DATA FOR THIS EXERCISE: Begin
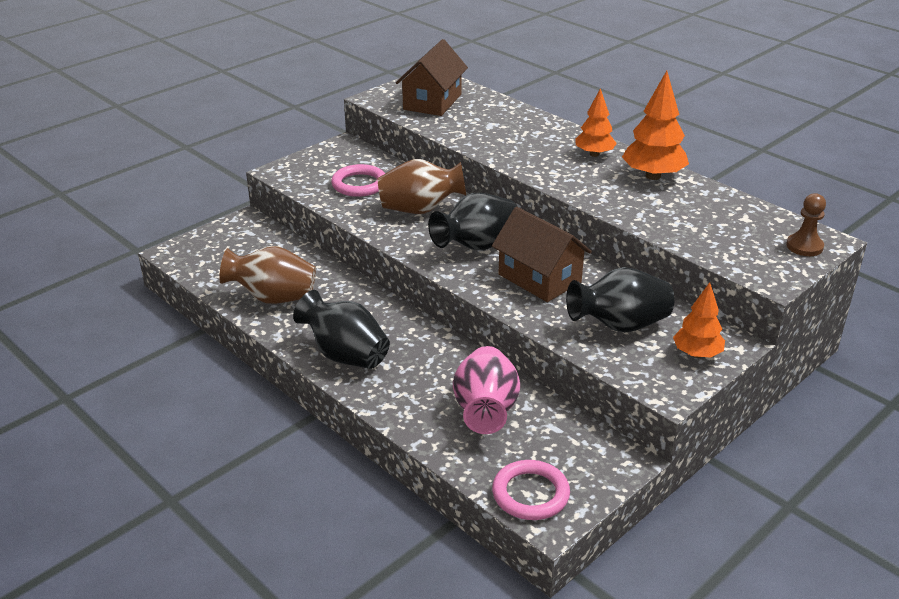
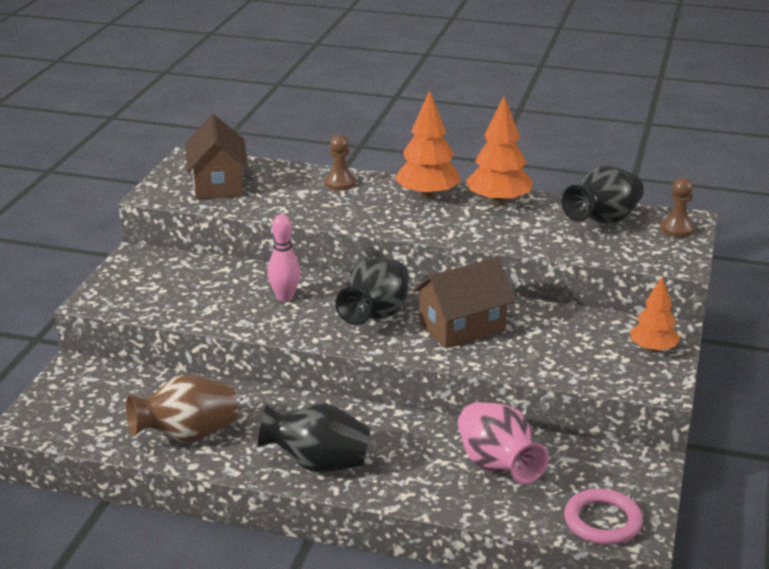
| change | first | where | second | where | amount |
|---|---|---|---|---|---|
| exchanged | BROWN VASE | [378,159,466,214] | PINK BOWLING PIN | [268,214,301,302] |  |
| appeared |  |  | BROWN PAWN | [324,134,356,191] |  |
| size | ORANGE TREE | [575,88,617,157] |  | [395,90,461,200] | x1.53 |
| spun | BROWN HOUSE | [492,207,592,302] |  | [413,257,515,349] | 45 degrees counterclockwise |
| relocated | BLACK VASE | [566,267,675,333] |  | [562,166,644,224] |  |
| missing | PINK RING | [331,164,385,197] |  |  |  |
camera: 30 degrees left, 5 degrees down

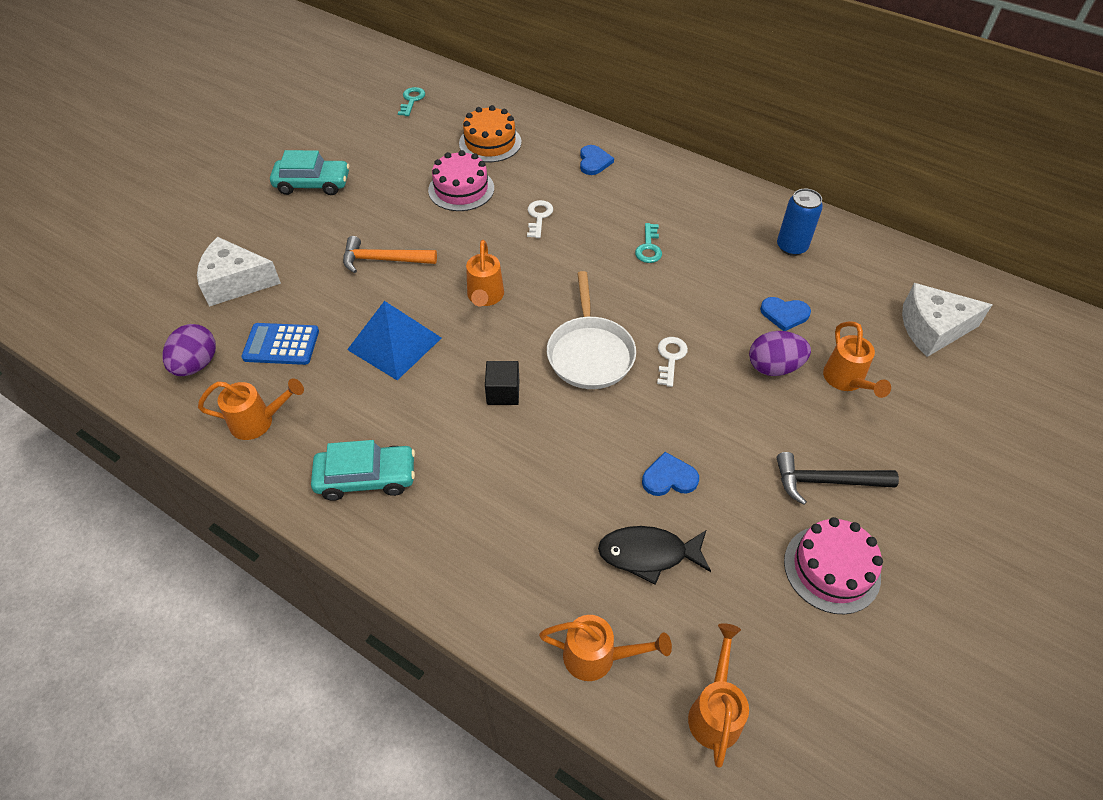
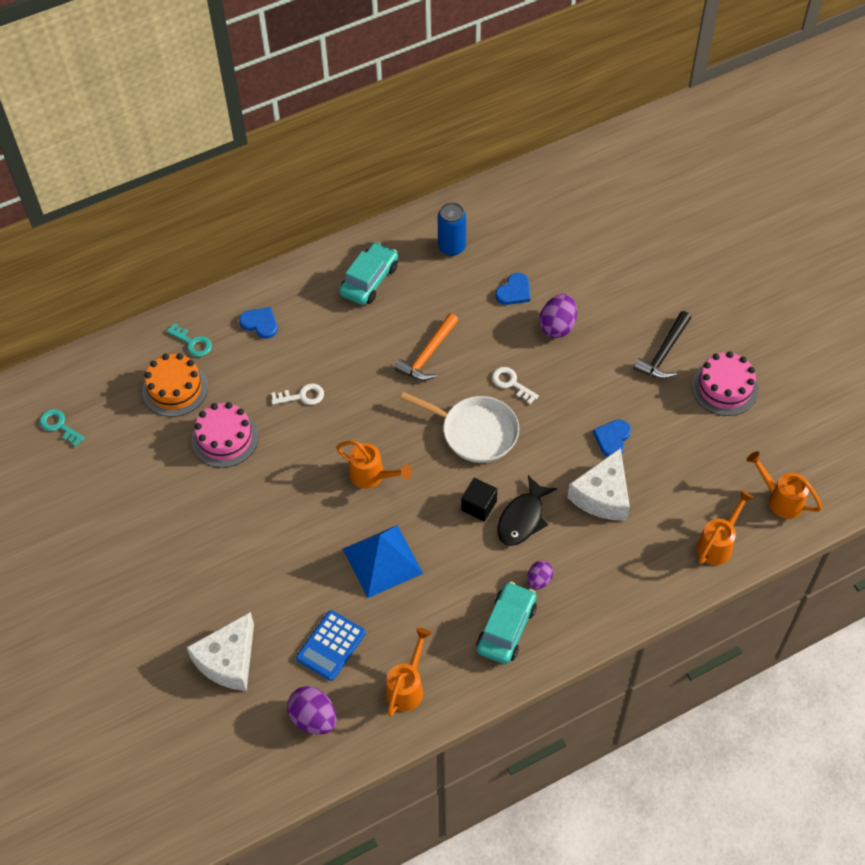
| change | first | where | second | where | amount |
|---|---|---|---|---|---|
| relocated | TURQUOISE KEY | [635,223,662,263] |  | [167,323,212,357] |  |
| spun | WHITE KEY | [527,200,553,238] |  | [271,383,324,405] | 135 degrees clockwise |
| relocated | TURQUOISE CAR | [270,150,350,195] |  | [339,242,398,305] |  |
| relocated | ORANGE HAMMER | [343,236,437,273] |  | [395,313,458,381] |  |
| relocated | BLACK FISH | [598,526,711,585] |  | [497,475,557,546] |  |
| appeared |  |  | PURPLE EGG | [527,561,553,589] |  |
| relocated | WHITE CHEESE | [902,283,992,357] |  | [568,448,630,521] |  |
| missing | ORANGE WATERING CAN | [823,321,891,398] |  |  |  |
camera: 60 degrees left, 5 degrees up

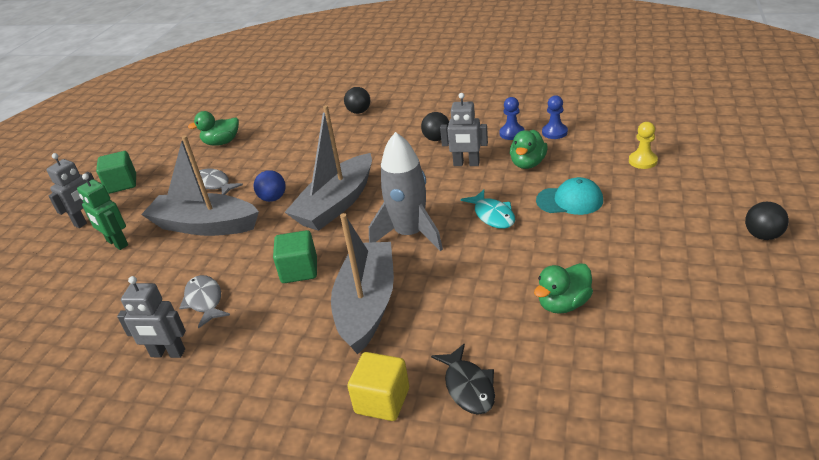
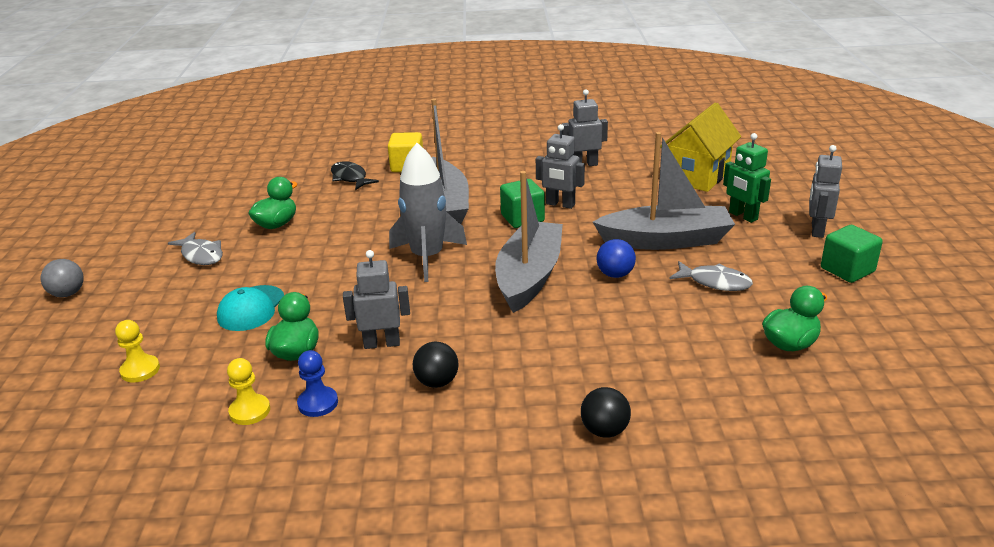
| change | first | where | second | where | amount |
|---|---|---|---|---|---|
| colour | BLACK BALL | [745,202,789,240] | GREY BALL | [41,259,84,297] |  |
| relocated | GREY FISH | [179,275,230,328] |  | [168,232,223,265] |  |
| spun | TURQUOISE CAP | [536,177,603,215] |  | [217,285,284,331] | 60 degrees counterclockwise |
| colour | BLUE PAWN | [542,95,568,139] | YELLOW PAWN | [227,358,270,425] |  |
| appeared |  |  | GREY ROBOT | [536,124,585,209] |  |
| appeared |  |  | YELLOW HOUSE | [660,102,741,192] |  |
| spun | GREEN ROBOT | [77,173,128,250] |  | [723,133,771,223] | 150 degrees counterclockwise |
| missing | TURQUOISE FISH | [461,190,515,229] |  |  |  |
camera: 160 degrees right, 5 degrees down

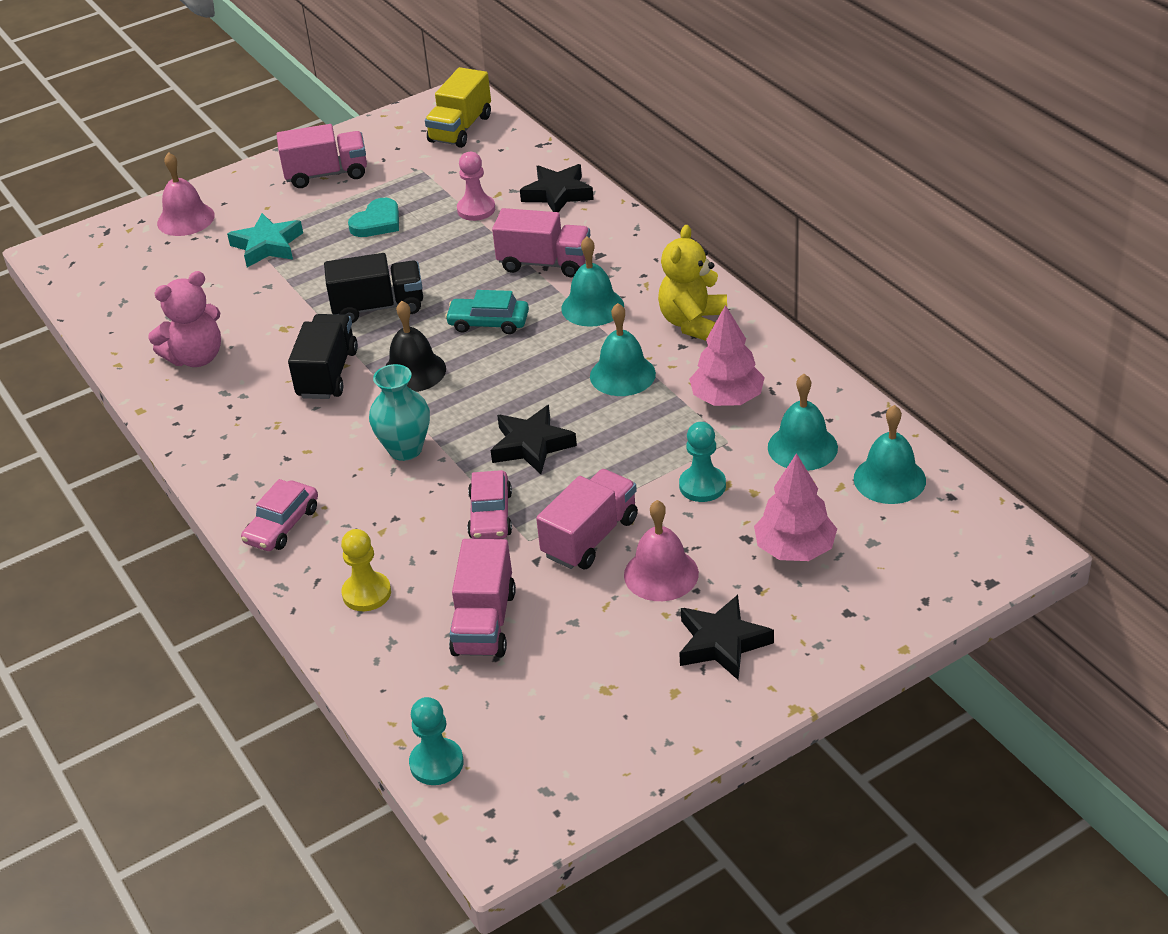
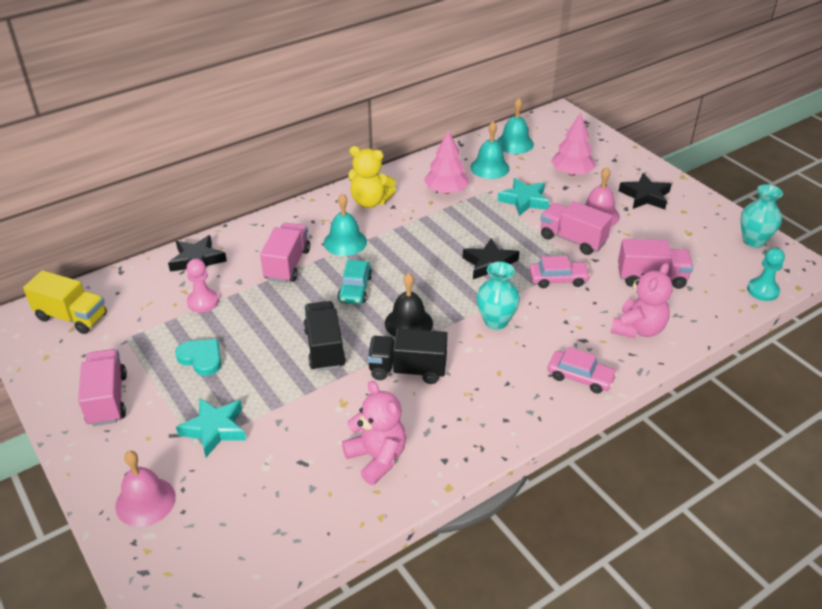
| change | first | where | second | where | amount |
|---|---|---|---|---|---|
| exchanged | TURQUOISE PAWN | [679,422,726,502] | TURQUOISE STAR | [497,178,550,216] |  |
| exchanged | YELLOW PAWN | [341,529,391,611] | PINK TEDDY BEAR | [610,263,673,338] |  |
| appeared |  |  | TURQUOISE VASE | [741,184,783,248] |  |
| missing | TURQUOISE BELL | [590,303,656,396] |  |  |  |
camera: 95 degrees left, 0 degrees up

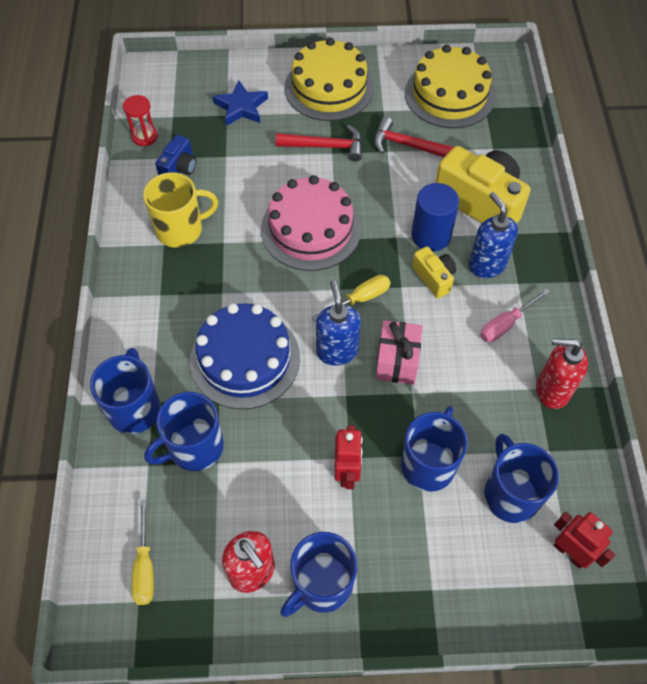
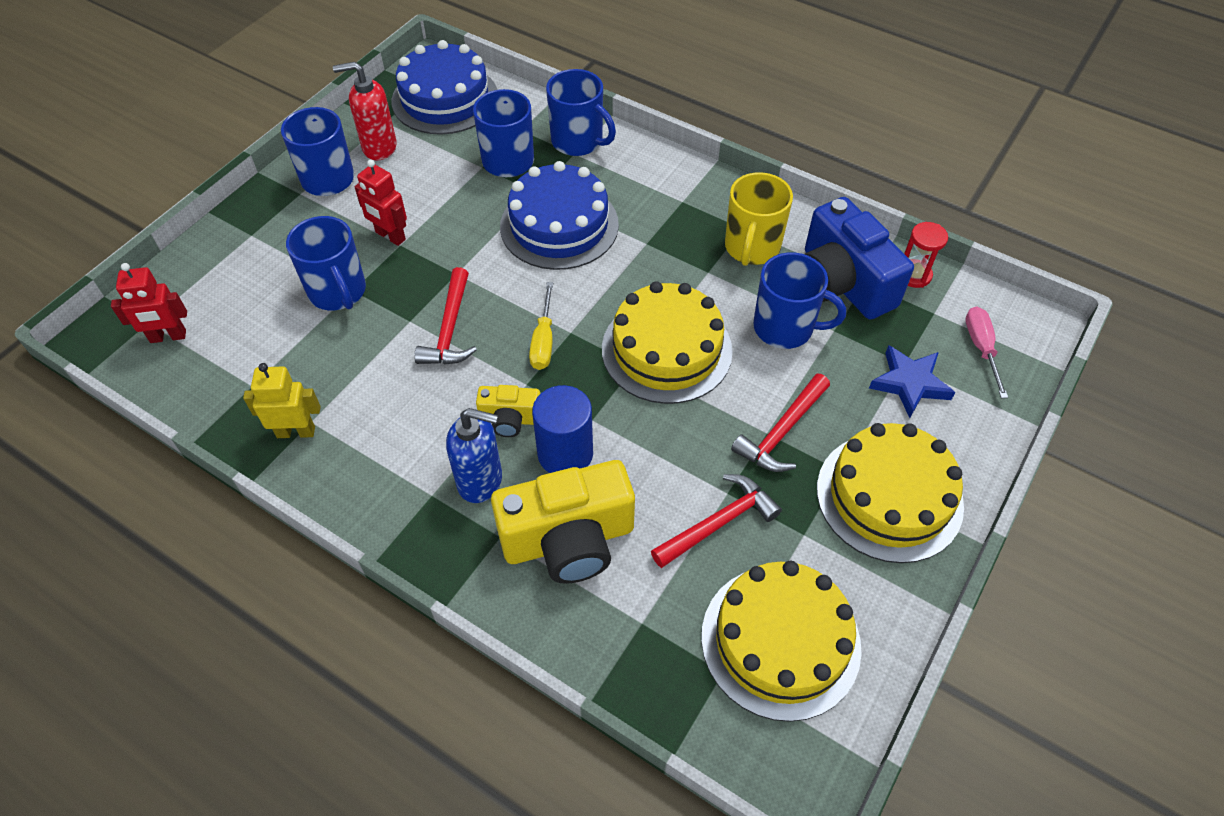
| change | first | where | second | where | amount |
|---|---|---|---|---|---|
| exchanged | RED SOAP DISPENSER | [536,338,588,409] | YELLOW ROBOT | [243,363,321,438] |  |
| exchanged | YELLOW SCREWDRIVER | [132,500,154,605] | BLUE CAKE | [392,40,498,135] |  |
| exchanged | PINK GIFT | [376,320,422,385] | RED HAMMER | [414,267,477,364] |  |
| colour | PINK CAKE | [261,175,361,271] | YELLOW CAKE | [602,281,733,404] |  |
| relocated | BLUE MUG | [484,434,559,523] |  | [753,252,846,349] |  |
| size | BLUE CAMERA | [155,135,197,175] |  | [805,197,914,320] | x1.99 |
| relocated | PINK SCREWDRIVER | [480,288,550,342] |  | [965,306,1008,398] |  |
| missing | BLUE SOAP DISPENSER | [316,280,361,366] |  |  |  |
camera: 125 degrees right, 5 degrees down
DATA FOR THIS EXERCISE: End
• [THE TASK]:
Once you find the line with "exchanged | BROWN" above, print it and every line after it up to and including the line with "missing | PINK", exactly as written and nothing else.

• [RESPONSE TO THIS EXERCISE]:
| exchanged | BROWN VASE | [378,159,466,214] | PINK BOWLING PIN | [268,214,301,302] |  |
| appeared |  |  | BROWN PAWN | [324,134,356,191] |  |
| size | ORANGE TREE | [575,88,617,157] |  | [395,90,461,200] | x1.53 |
| spun | BROWN HOUSE | [492,207,592,302] |  | [413,257,515,349] | 45 degrees counterclockwise |
| relocated | BLACK VASE | [566,267,675,333] |  | [562,166,644,224] |  |
| missing | PINK RING | [331,164,385,197] |  |  |  |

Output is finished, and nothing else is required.